%%

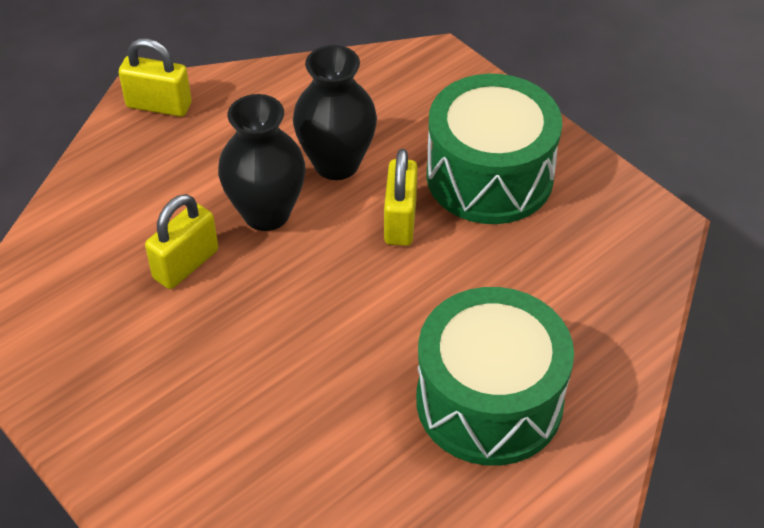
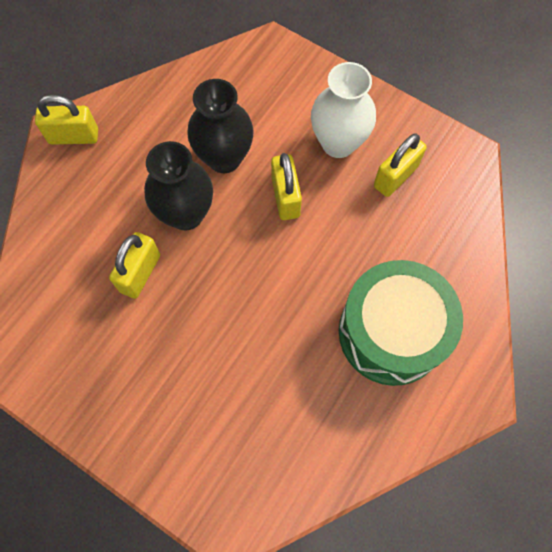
camera: 15 degrees left, 20 degrees up
(489, 176) = (338, 143): green drum -> white vase
(553, 227) = (395, 176): none -> yellow padlock

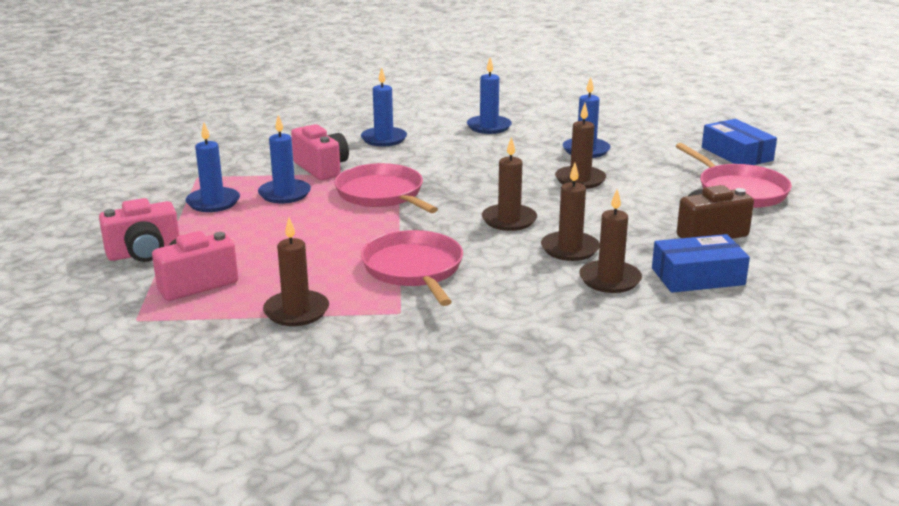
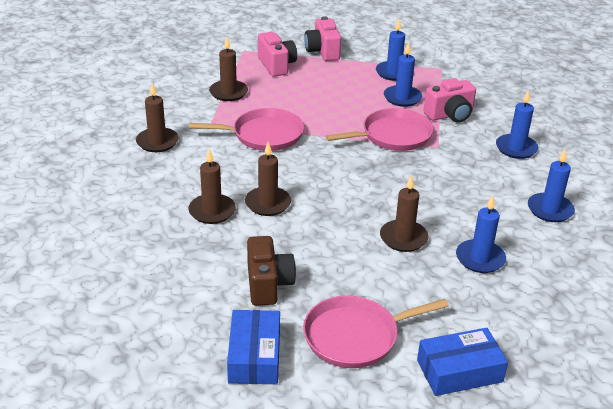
camera: 100 degrees right, 10 degrees up
(509, 220) = (328, 185): brown candle -> brown candle (157, 142)
(697, 276) = (196, 254): blue box -> blue box (254, 356)

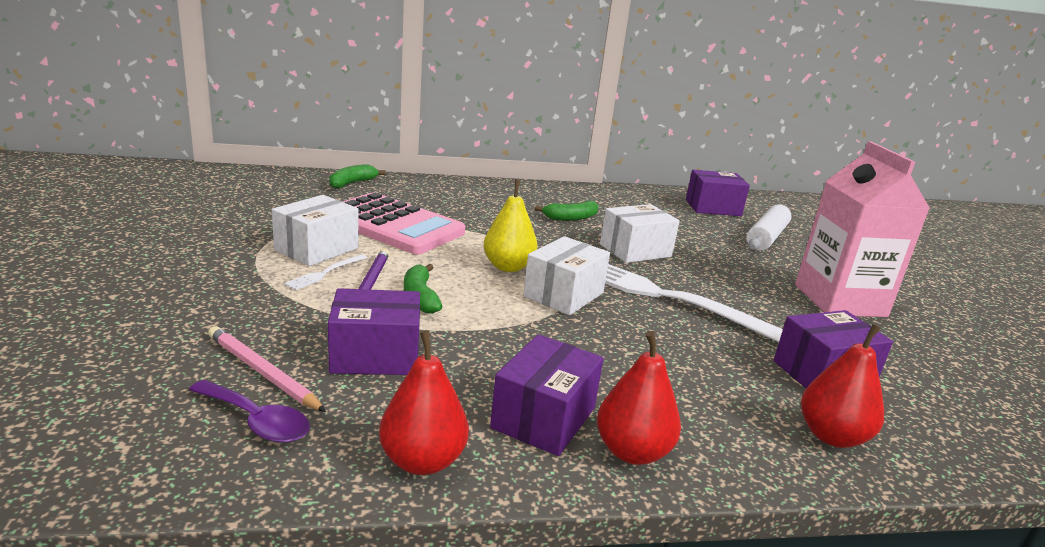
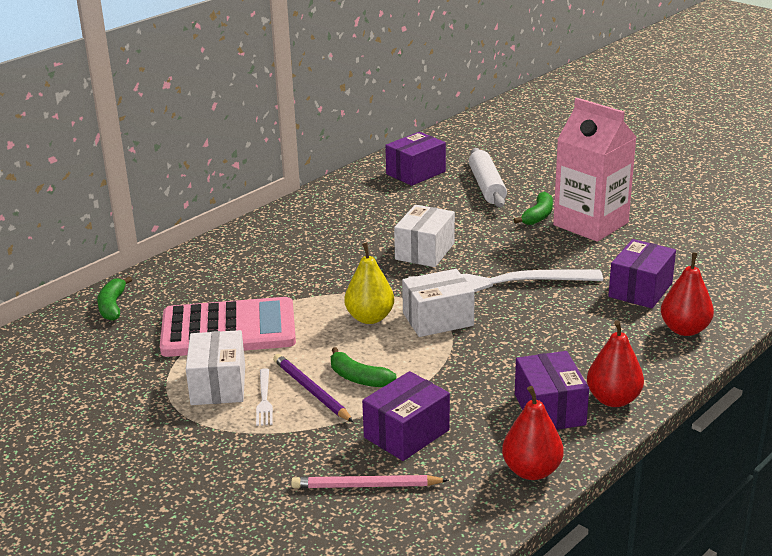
camera: 35 degrees left, 5 degrees up
(256, 421) = (418, 510): purple spoon -> none
(563, 295) = (438, 319): white box -> white box turned 75 degrees clockwise
(571, 218) = (338, 244): green banana -> green banana (538, 216)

%%

Exercise directions: In the entries above, find each line that includes the string "left" and copy it.

The completed task:
camera: 15 degrees left, 20 degrees up
camera: 35 degrees left, 5 degrees up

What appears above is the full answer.